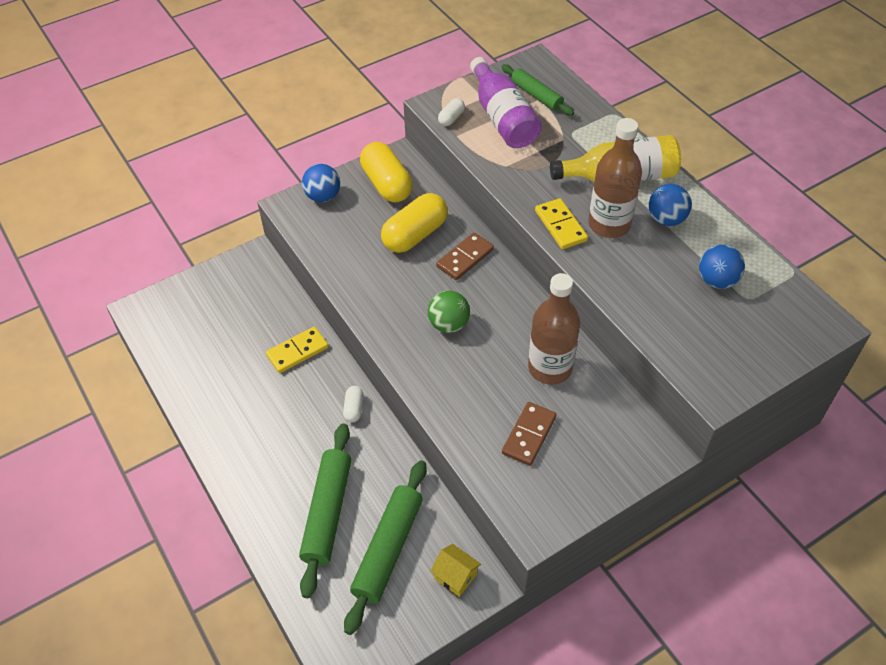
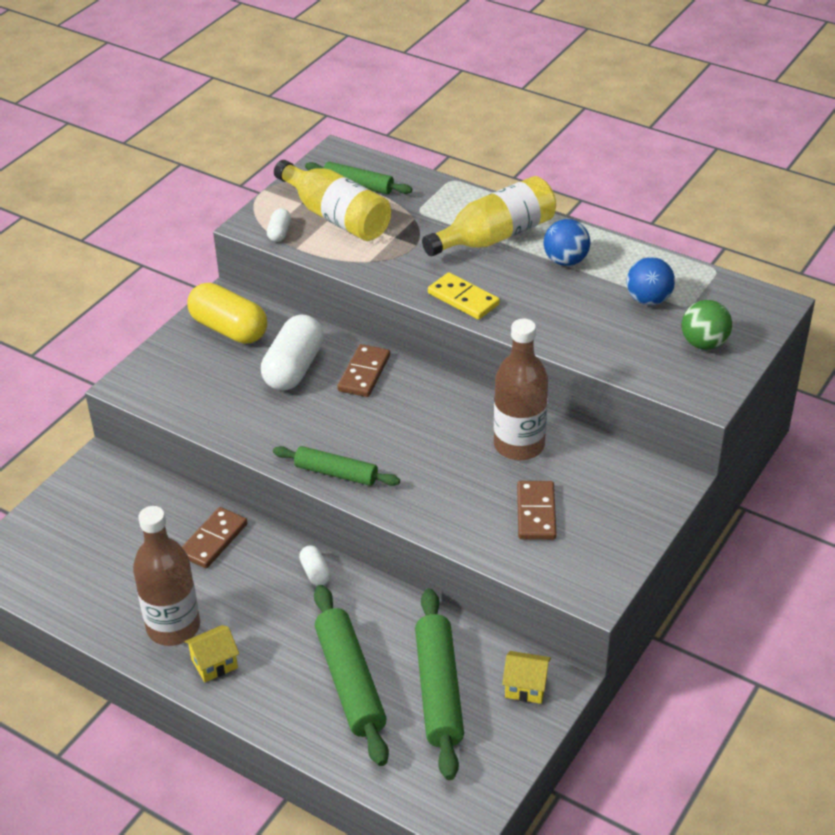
camera: 25 degrees left, 10 degrees down
(241, 454) = (214, 663): none -> yellow house
(297, 351) = (213, 540): yellow domino -> brown domino
(323, 196) = (162, 363): blue ball -> none
(395, 338) = (336, 473): none -> green rolling pin
(415, 235) = (293, 368): yellow capsule -> white capsule
(448, 324) = (387, 441): green ball -> green ball (704, 343)
(503, 118) = (336, 217): purple bottle -> yellow bottle
(609, 224) = (512, 283): brown bottle -> brown bottle (173, 627)

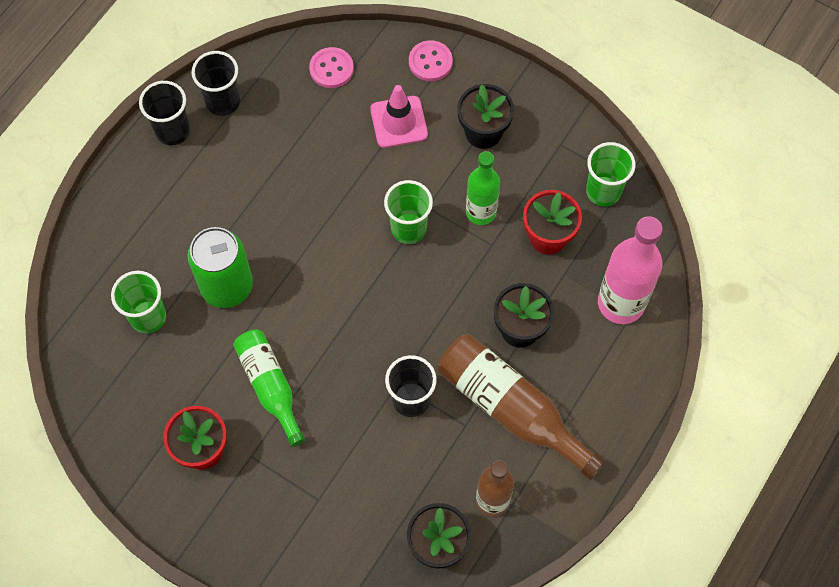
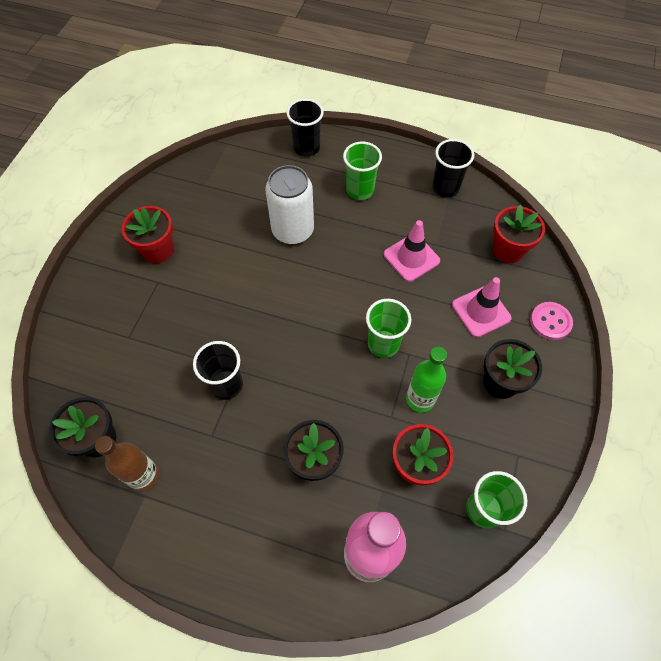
camera: 75 degrees right, 5 degrees down
(148, 317) = (255, 190): green cup -> green cup (360, 190)
(173, 131) = (408, 165): black cup -> black cup (306, 148)
(227, 286) = (293, 230): green can -> white can
(270, 386) = (217, 280): green bottle -> none
(309, 168) = (411, 258): none -> pink traffic cone
(331, 69) = (508, 250): pink button -> red flower pot
(511, 409) = (234, 472): brown bottle -> none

##############################

Problem description: Exact retyping is required: the line with "(173, 131) = (408, 165): black" through the end of the data, both ends included, and no other line.

Reply to the task:
(173, 131) = (408, 165): black cup -> black cup (306, 148)
(227, 286) = (293, 230): green can -> white can
(270, 386) = (217, 280): green bottle -> none
(309, 168) = (411, 258): none -> pink traffic cone
(331, 69) = (508, 250): pink button -> red flower pot
(511, 409) = (234, 472): brown bottle -> none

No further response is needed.